-- START OF DATA FOR THIS TASK --
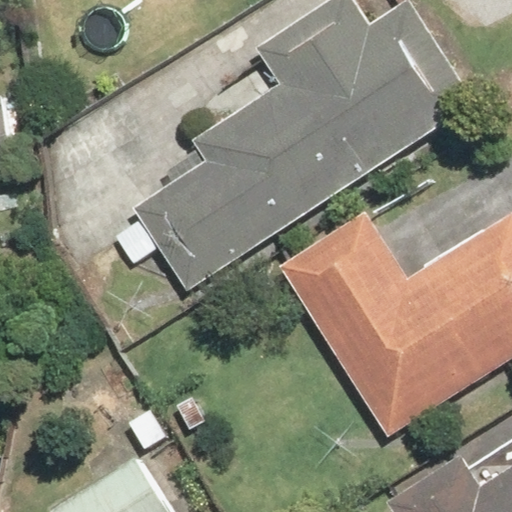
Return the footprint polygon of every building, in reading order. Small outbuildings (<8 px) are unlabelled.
-- END OF DATA FOR THIS TASK --
-- START OF DATA FOR THIS TASK --
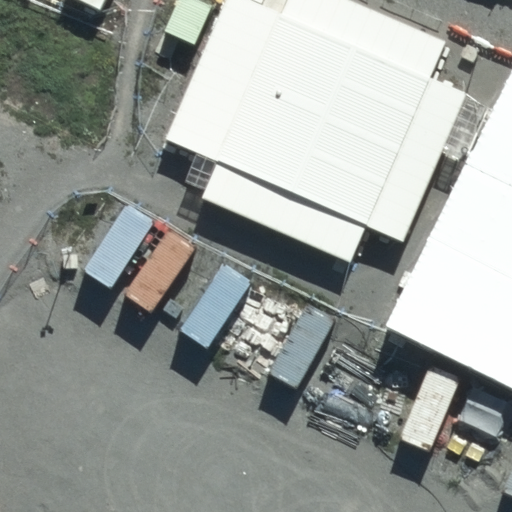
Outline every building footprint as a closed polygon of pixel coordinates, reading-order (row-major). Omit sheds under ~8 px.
-- END OF DATA FOR THIS TASK --
-- START OF DATA FOR THIS TASK --
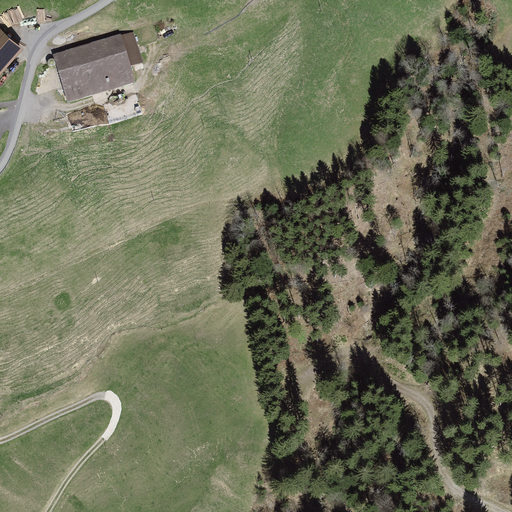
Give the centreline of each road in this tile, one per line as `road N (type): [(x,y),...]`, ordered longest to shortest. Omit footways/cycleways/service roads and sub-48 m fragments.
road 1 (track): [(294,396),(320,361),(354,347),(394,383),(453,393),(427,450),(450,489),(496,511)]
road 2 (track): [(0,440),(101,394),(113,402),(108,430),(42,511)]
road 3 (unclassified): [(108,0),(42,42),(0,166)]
-- END OF DATA FOR THIS TASK --
WHAT THE TASK ASKS:
List every line above that contains the word "Omit", copying each such line in full.

EXERCISE OUTPUT:
Outline every building footprint as a closed polygon of pixel coordinates, reading-order (row-major). Omit sheds under ~8 px.
Give the centreline of each road in this tile, one per line as `road N (type): [(x,y),...]`, ordered longest to shortest. Omit footways/cycleways/service roads and sub-48 m fragments.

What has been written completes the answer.